Using the entries that follow, transcribe only the lines from the line with "[(263,0),(285,16),(296,0),(263,0)]" to the line with "[(0,123),(46,65),(0,29),(0,123)]", both included, exactly as they stand and without pictures.

%%

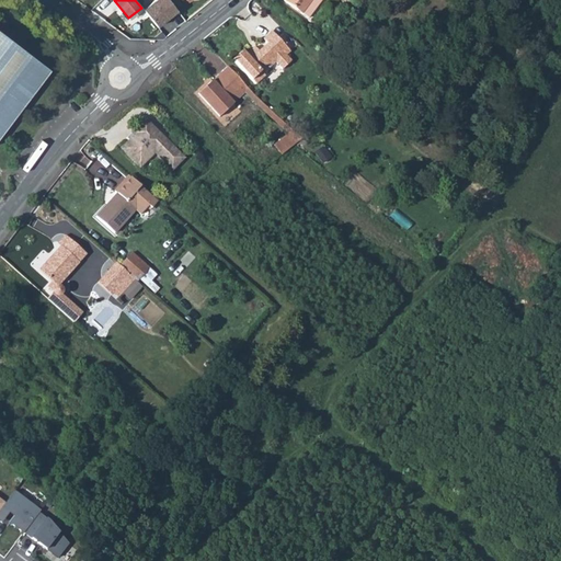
[(170,0),(151,0),(141,9),(156,25),(176,9),(170,0)]
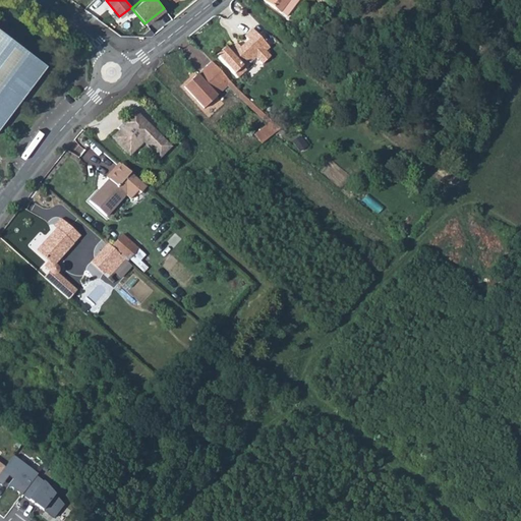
[(263,0),(285,16),(296,0),(263,0)]
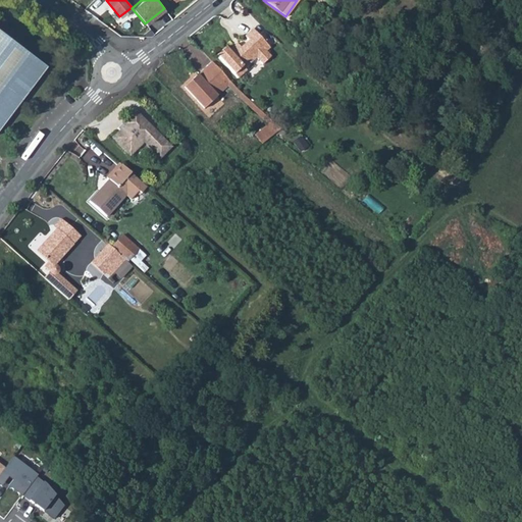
[(225,47),(216,55),(238,77),(246,69),(245,67),(256,57),(262,64),(270,56),(265,51),(269,47),(253,29),(245,36),(248,40),(241,47),(239,45),(232,51),(228,50),(225,47)]
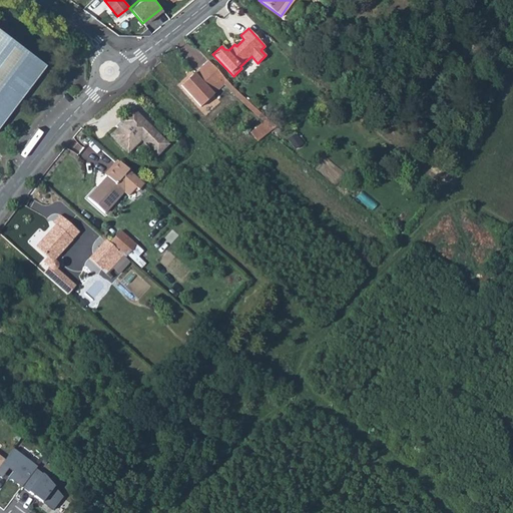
[(0,123),(46,65),(0,29),(0,123)]
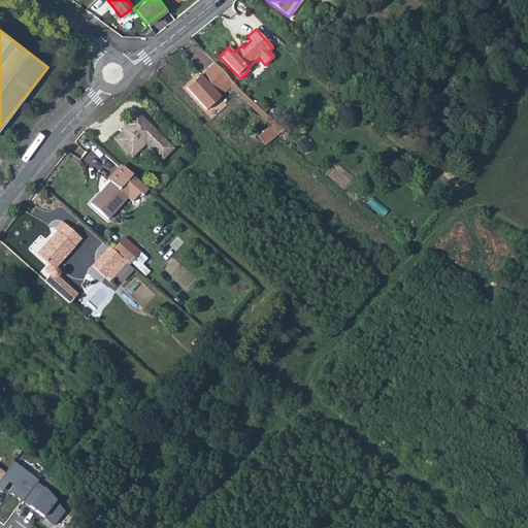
[(186,88),(205,108),(229,86),(233,83),(215,62),(186,88)]
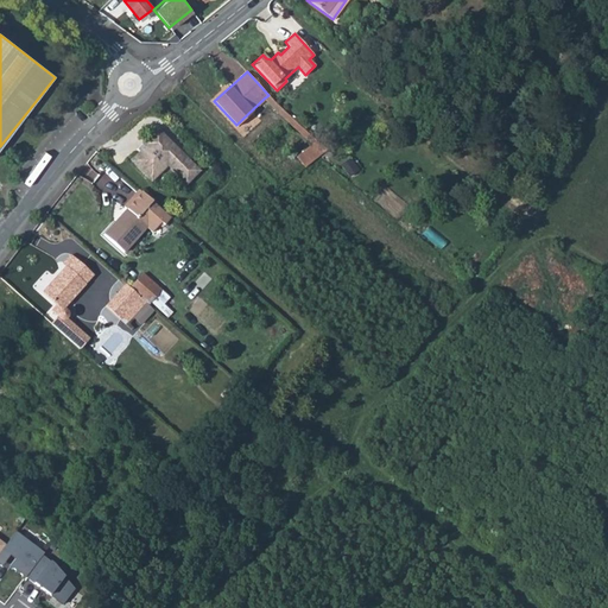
[(311,144),(316,139),(297,121),(277,103),(268,95),(264,99),(311,144)]
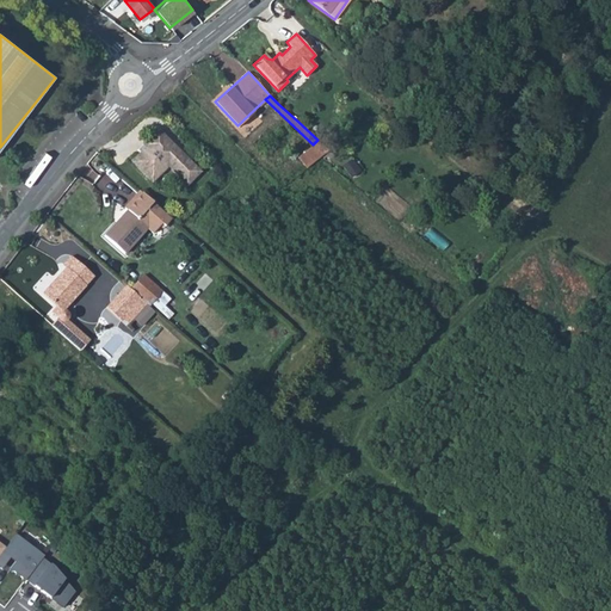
[(140,156),(133,165),(153,184),(164,172),(162,171),(168,164),(172,166),(171,168),(189,184),(199,171),(155,131),(142,147),(146,149),(140,156)]
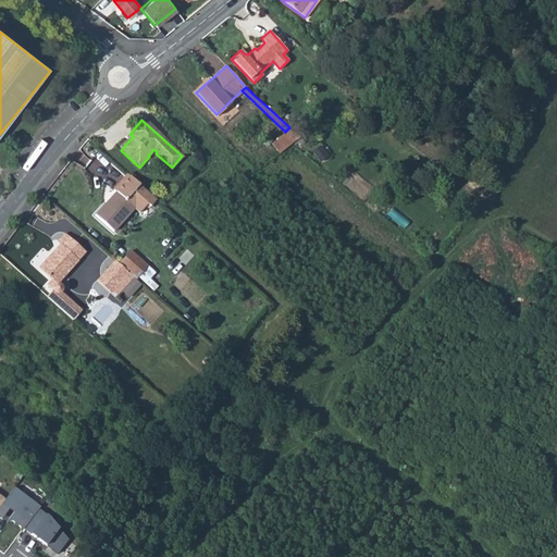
[(285,148),(299,137),(289,127),(285,132),(277,138),(285,148)]
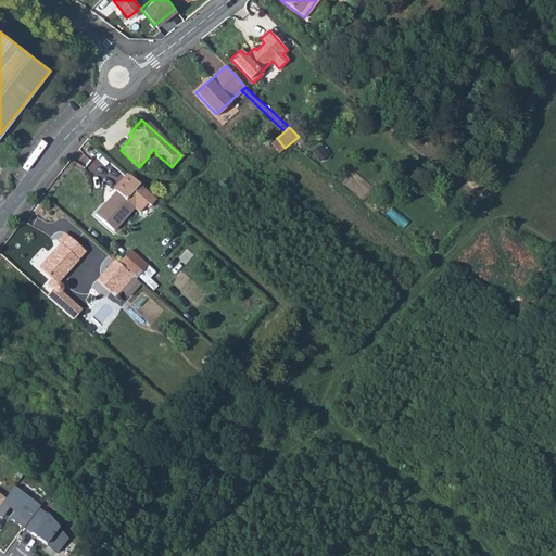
[(279,152),(285,148),(277,138),(272,142),(279,152)]
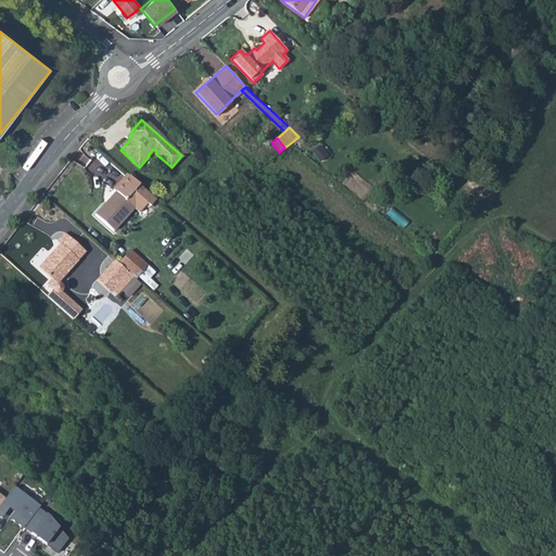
[(113,189),(115,191),(95,214),(113,230),(134,207),(139,213),(147,204),(150,206),(156,199),(128,173),(113,189)]
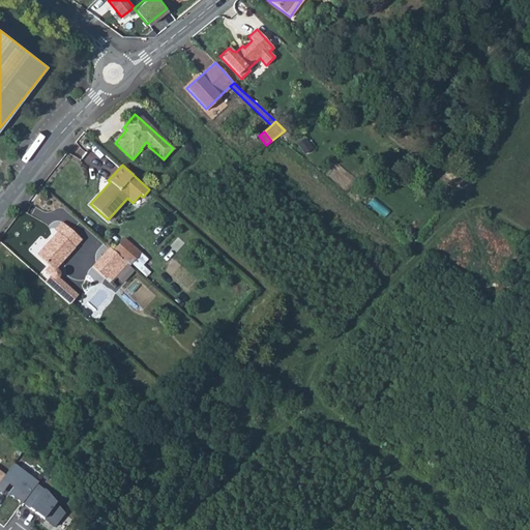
[(71,231),(71,230),(61,221),(54,229),(56,232),(36,255),(52,271),(55,271),(74,247),(63,239),(71,231)]
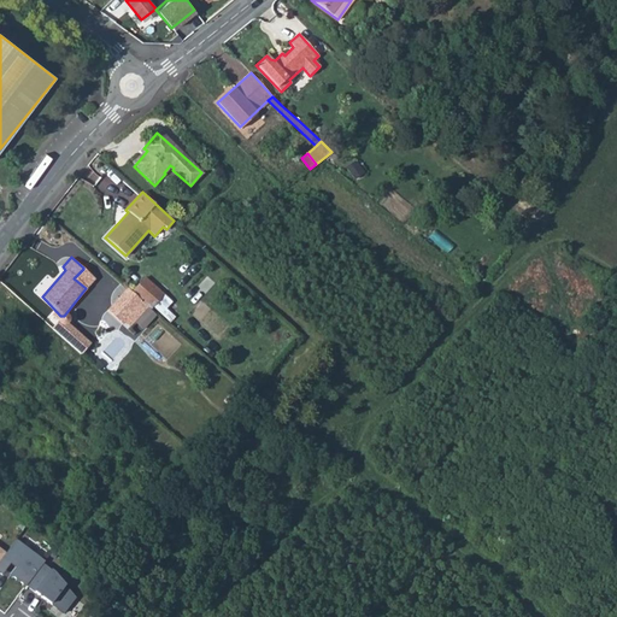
[(86,288),(94,280),(83,269),(74,278),(86,288)]
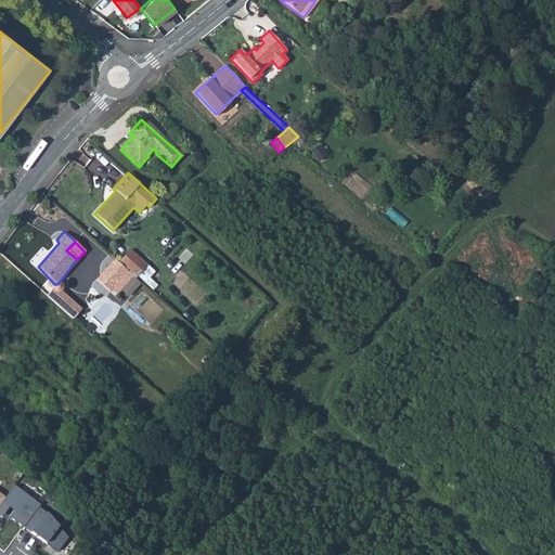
[(129,249),(118,262),(127,270),(133,275),(136,278),(138,275),(147,265),(129,249)]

%%

== SOLUTION TO THIS EXERCISE ==
[(263,0),(285,16),(296,0),(263,0)]
[(225,47),(216,55),(238,77),(246,69),(245,67),(256,57),(262,64),(270,56),(265,51),(269,47),(253,29),(245,36),(248,40),(241,47),(239,45),(232,51),(228,50),(225,47)]
[(0,123),(46,65),(0,29),(0,123)]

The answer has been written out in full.